:: DATA FOR THIS TASK ::
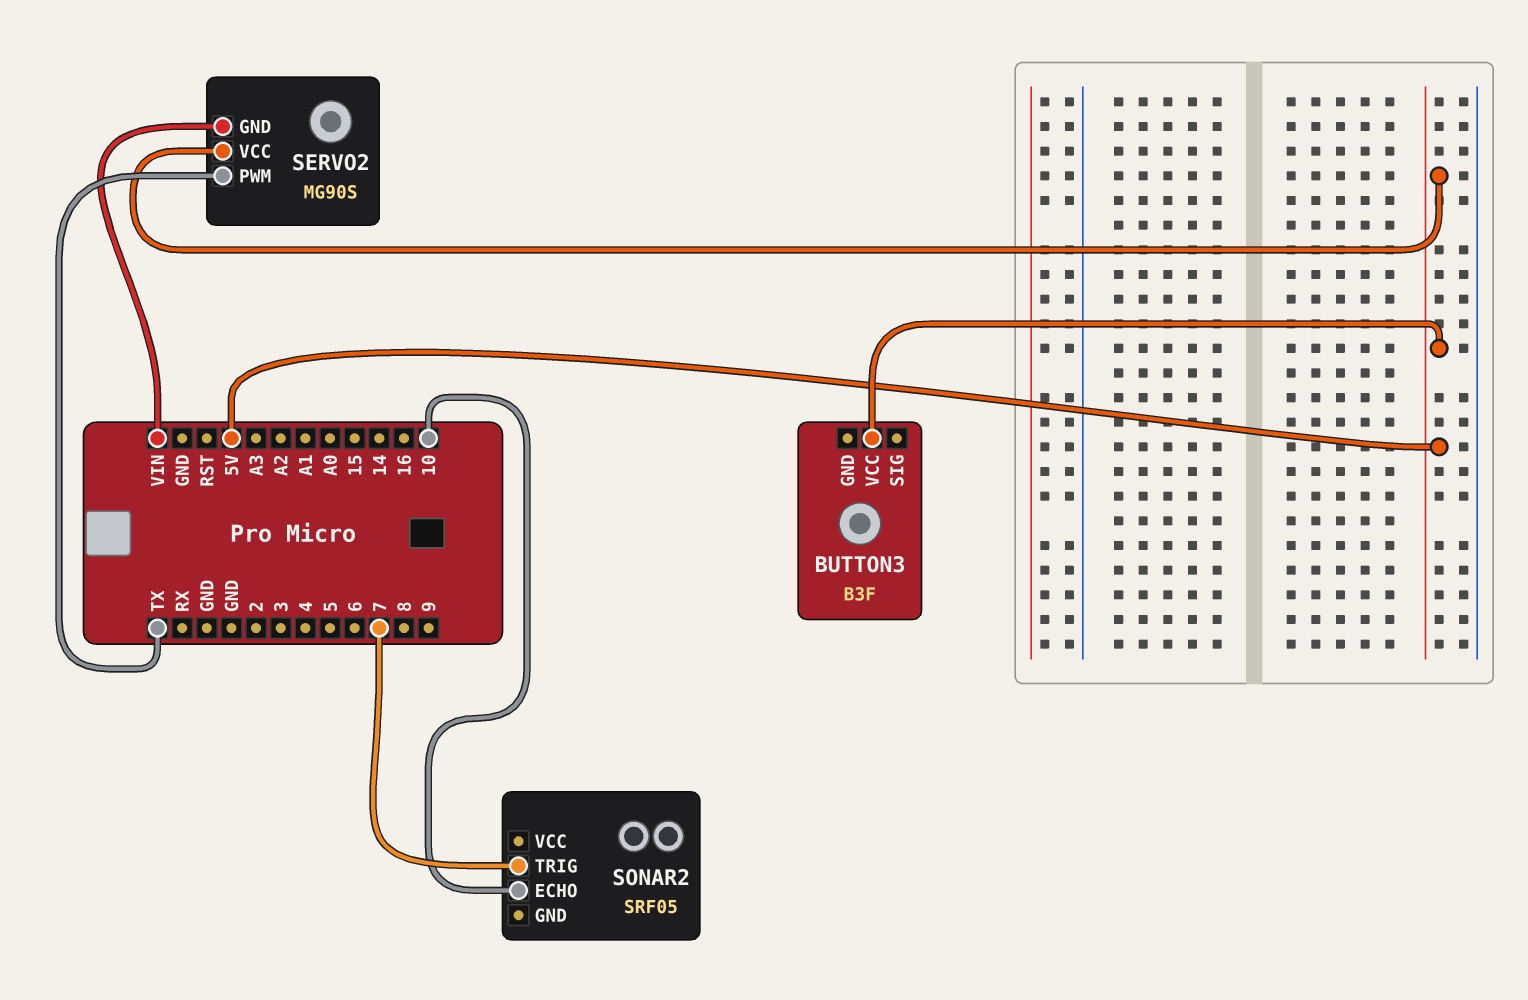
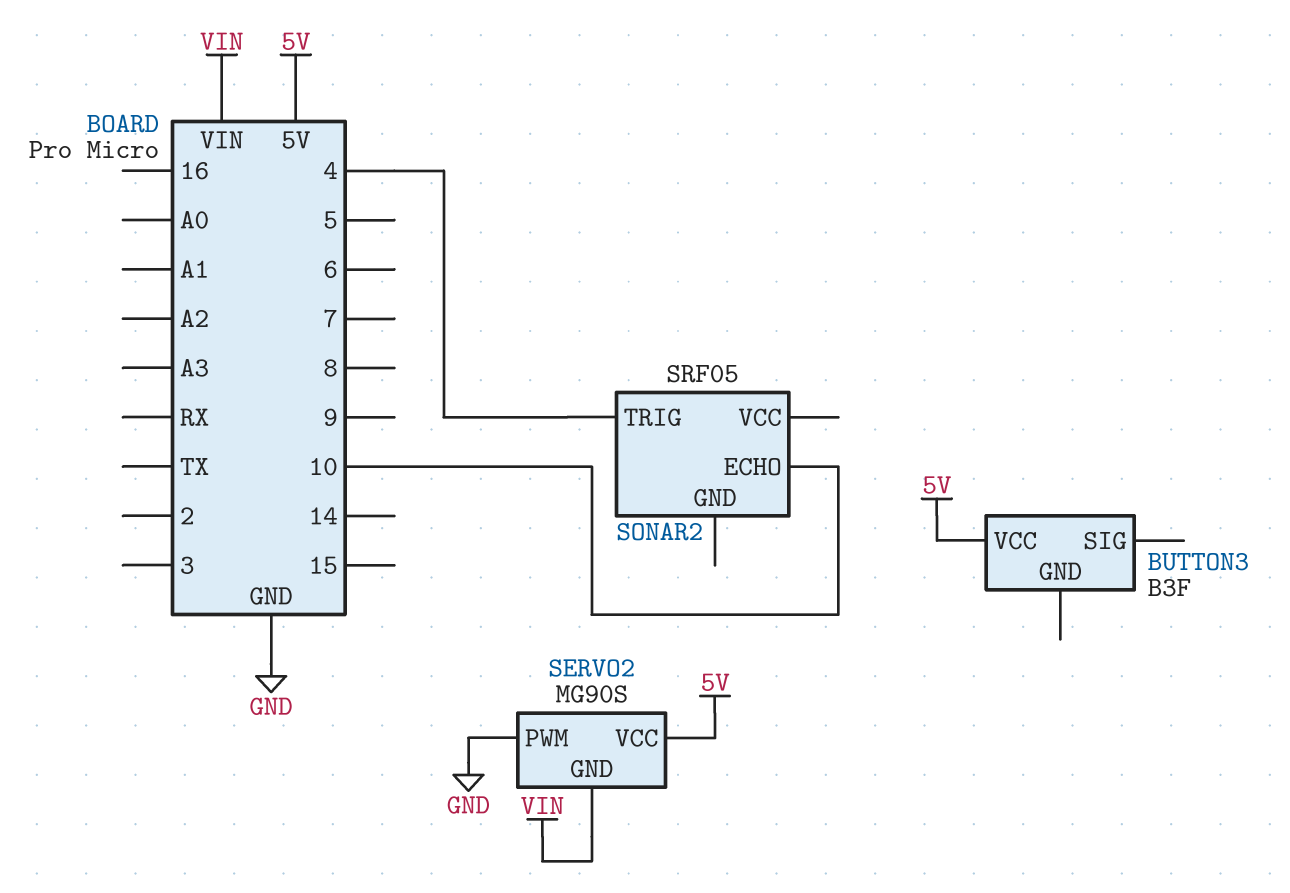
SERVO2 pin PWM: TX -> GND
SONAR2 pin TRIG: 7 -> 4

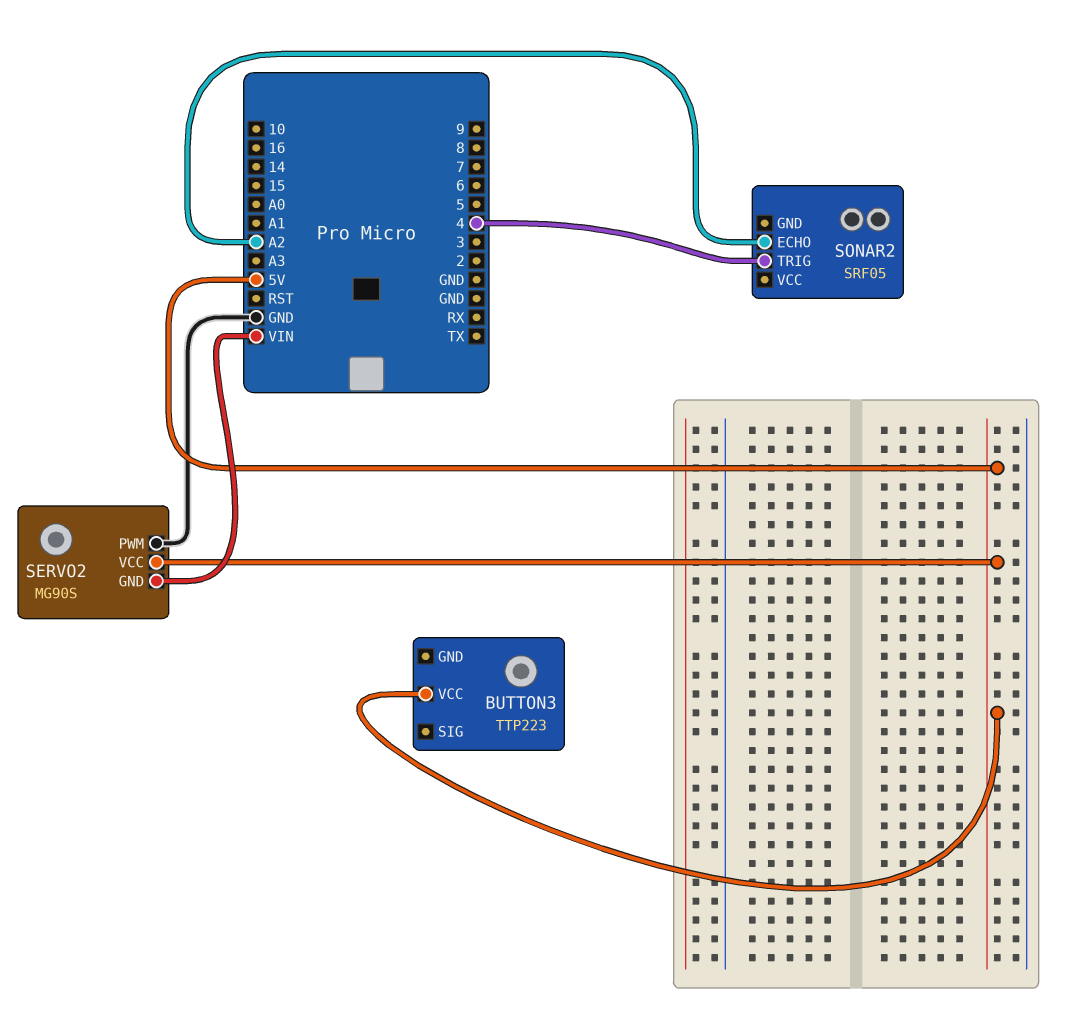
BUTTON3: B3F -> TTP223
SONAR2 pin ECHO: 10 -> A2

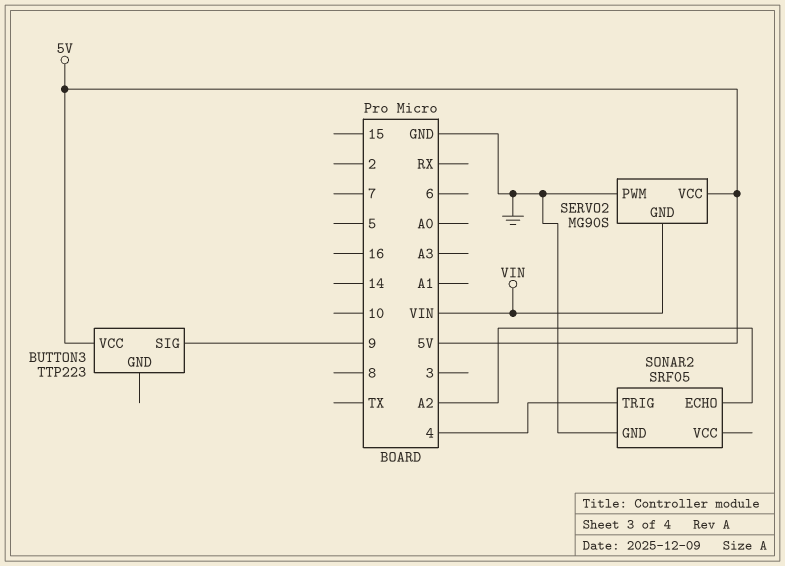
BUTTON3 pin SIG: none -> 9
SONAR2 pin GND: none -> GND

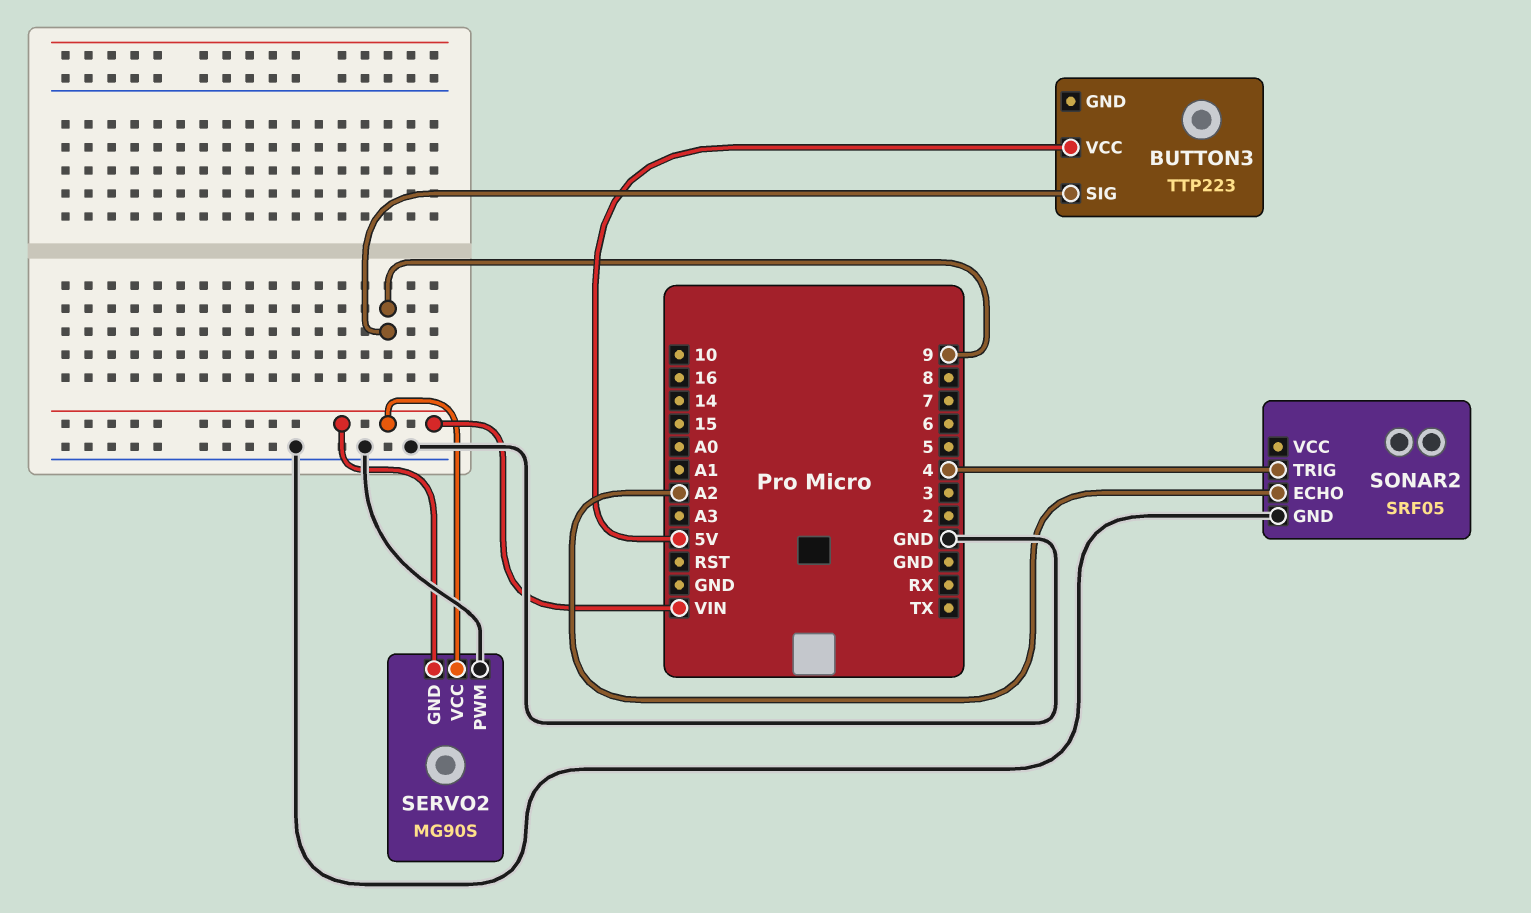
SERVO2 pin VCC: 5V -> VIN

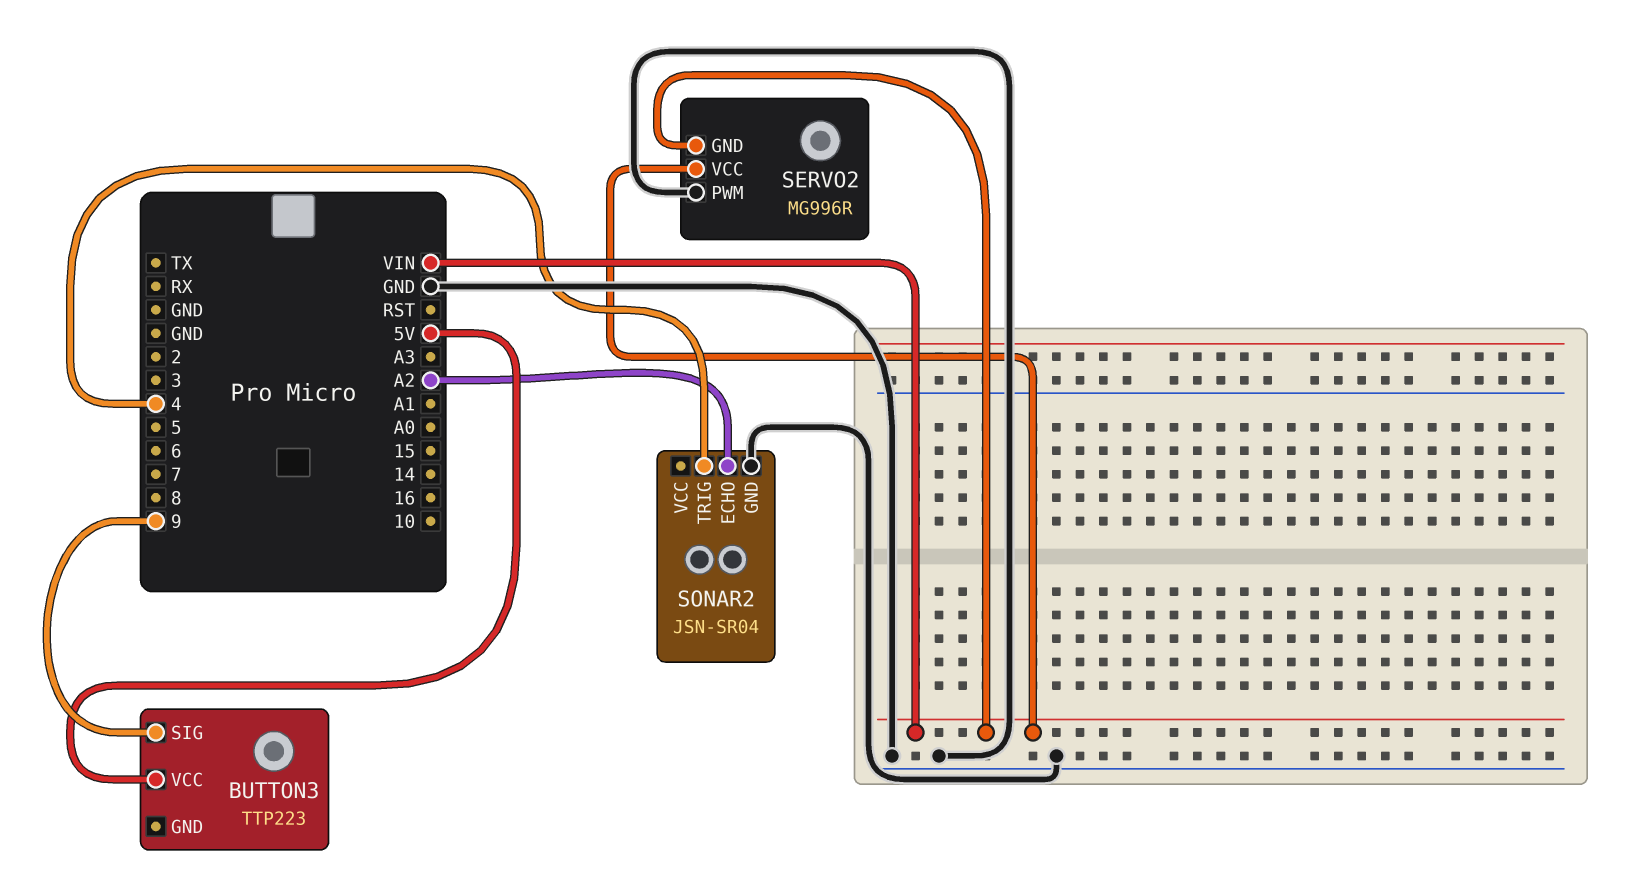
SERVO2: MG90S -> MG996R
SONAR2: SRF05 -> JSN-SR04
:::
▶ WHAT YOU NEED TO DO: Reproduce the lines from the one holding "BUTTON3 pin SIG: none -> 9" through the end of the entries above exactly, keeping both ends and dropping every picture.

▶ TASK RESPONSE:
BUTTON3 pin SIG: none -> 9
SONAR2 pin GND: none -> GND

SERVO2 pin VCC: 5V -> VIN

SERVO2: MG90S -> MG996R
SONAR2: SRF05 -> JSN-SR04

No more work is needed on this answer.